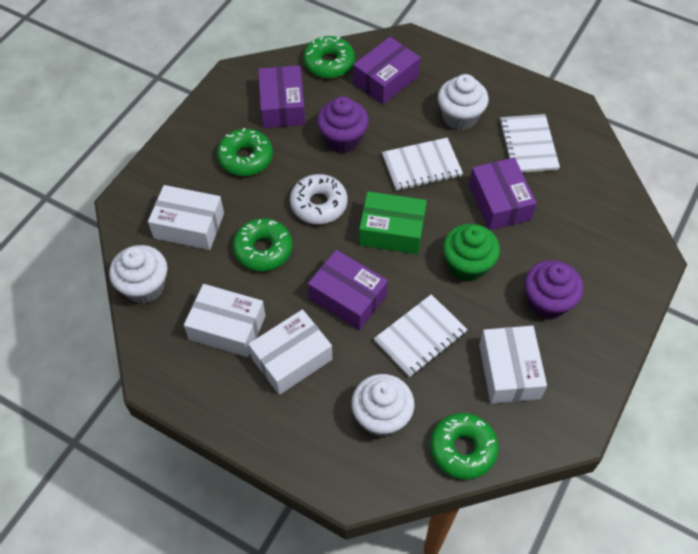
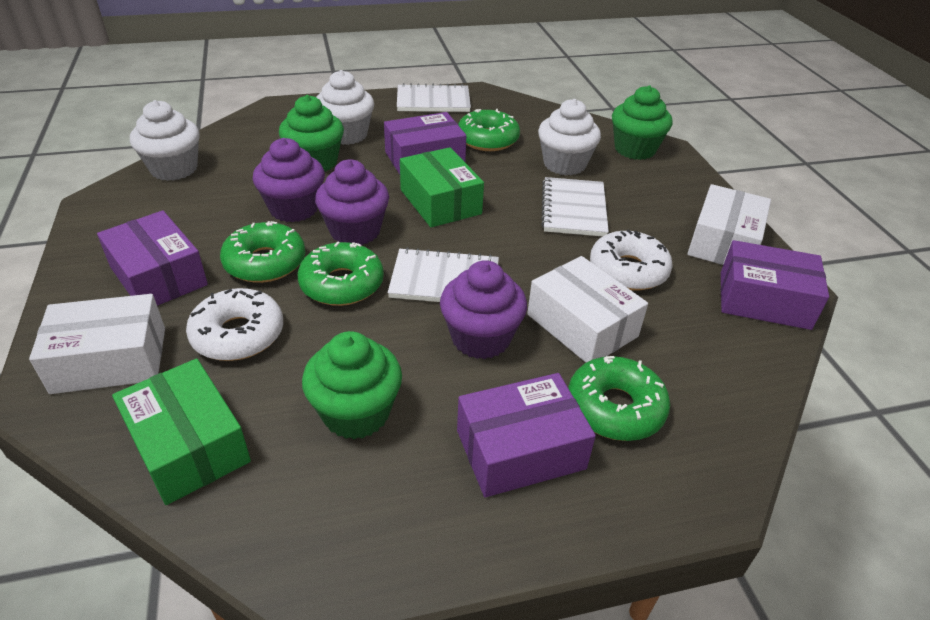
green box: 1 -> 2
green cupcake: 1 -> 3
purple cupcake: 2 -> 3
white box: 4 -> 3
white donut: 1 -> 2

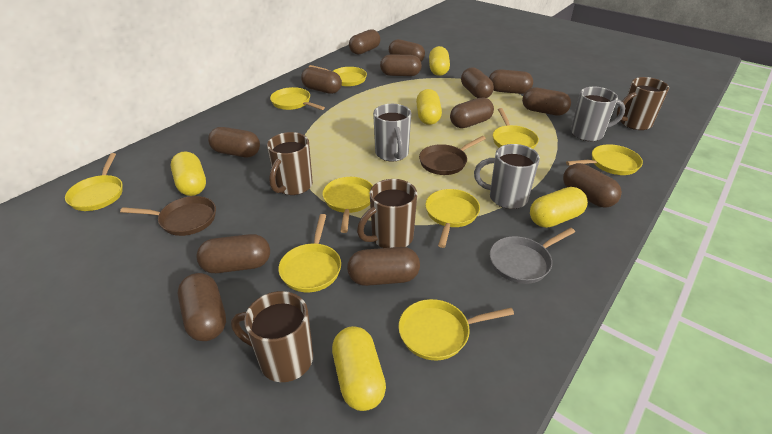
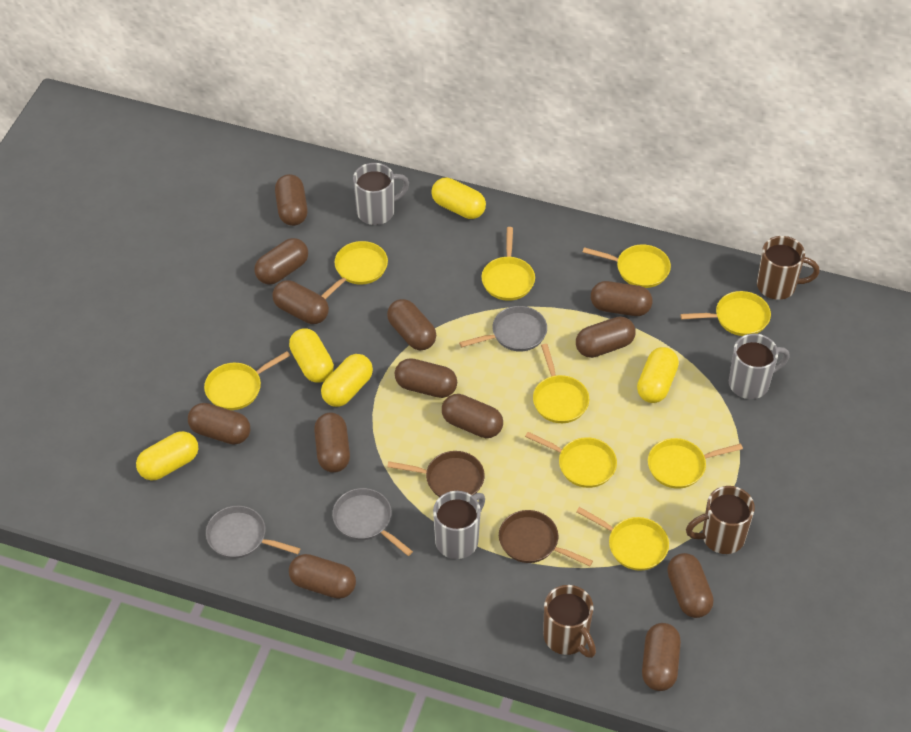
brown mug: 4 -> 3
grey pan: 1 -> 3

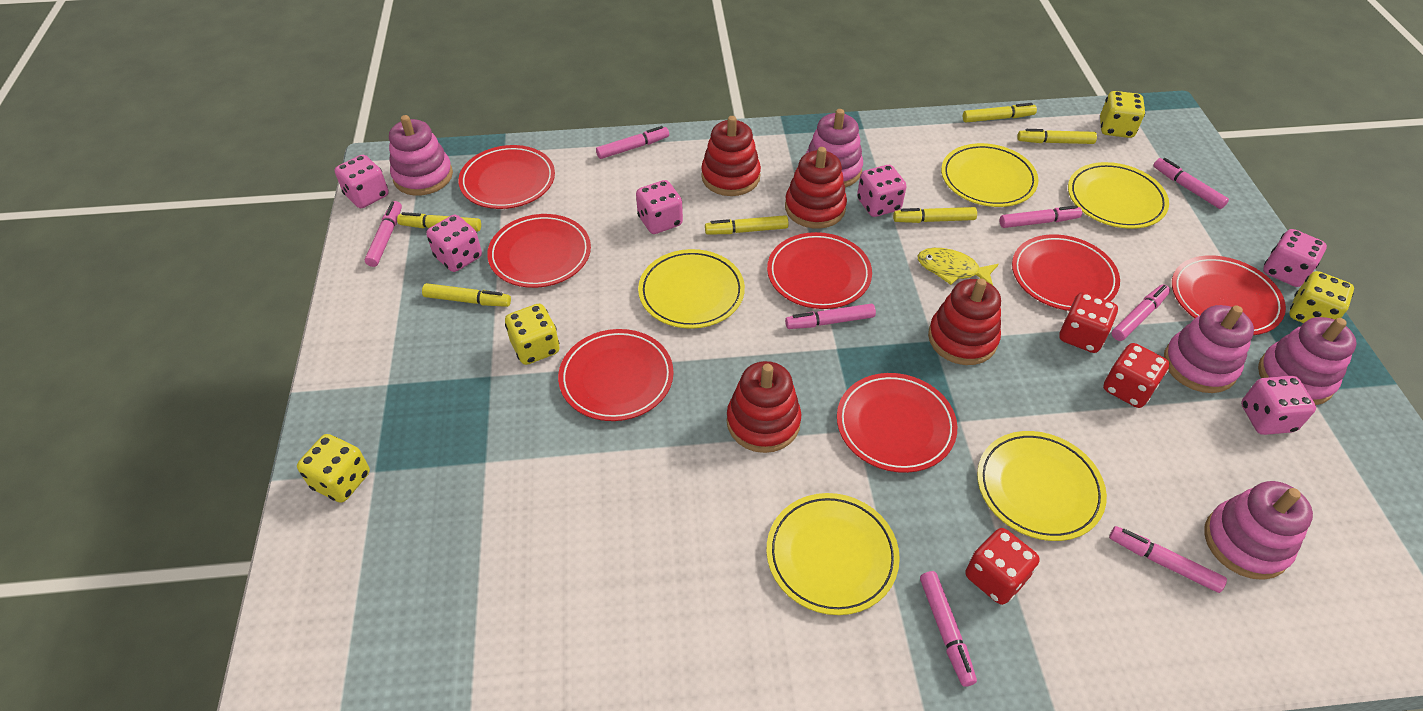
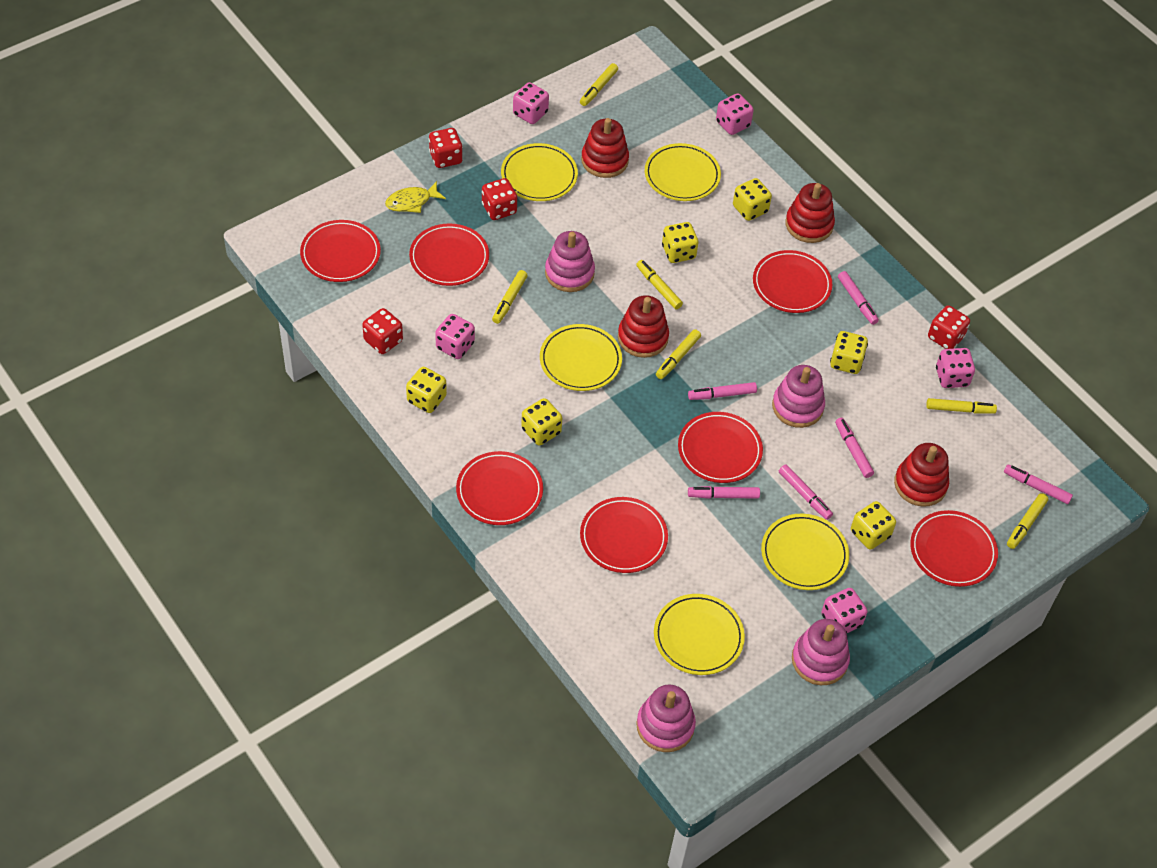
pink dice: 6 -> 5
pink marker: 8 -> 6
pink stacking toy: 5 -> 4
red dice: 3 -> 4
yellow dice: 4 -> 6

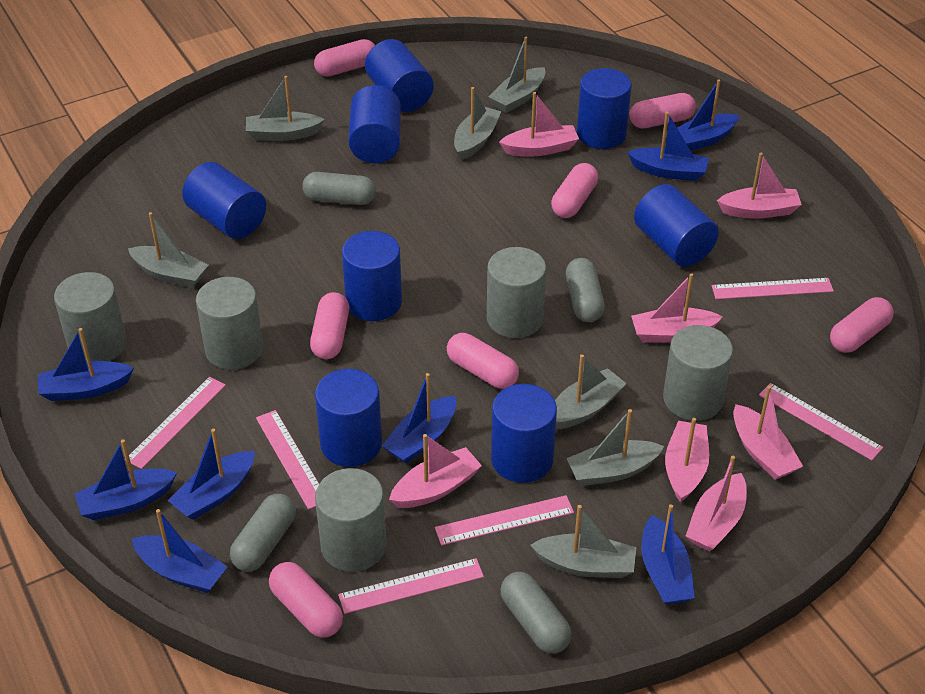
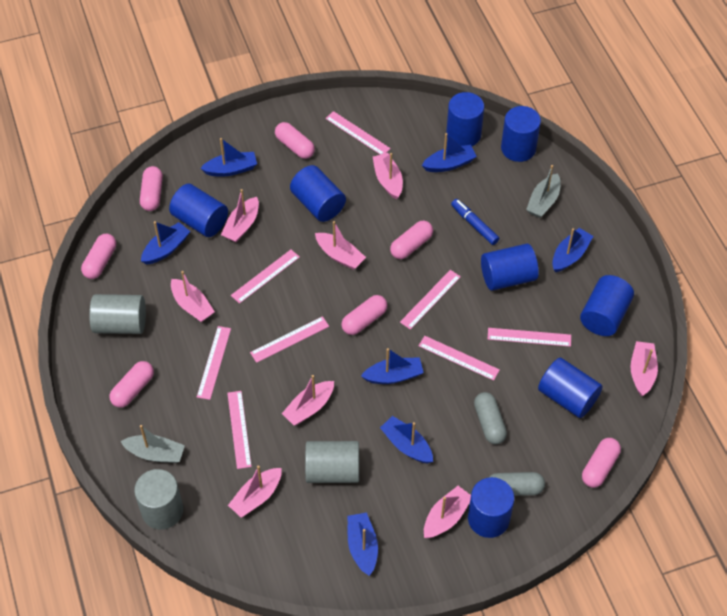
blue boat: 8 -> 7
blue marker: 0 -> 1
grey boat: 7 -> 2
grey capsule: 4 -> 2
grey cylinder: 5 -> 3
pink boat: 7 -> 8
pink ruler: 6 -> 8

:: Exercise directions ::
Copy exactly the lines that begin at the one containing "white donut: 1 -> 2" and end at the last line of the records, both included, omitting the pictures.

:: Solved problem ::
white donut: 1 -> 2

brown mug: 4 -> 3
grey pan: 1 -> 3

pink dice: 6 -> 5
pink marker: 8 -> 6
pink stacking toy: 5 -> 4
red dice: 3 -> 4
yellow dice: 4 -> 6

blue boat: 8 -> 7
blue marker: 0 -> 1
grey boat: 7 -> 2
grey capsule: 4 -> 2
grey cylinder: 5 -> 3
pink boat: 7 -> 8
pink ruler: 6 -> 8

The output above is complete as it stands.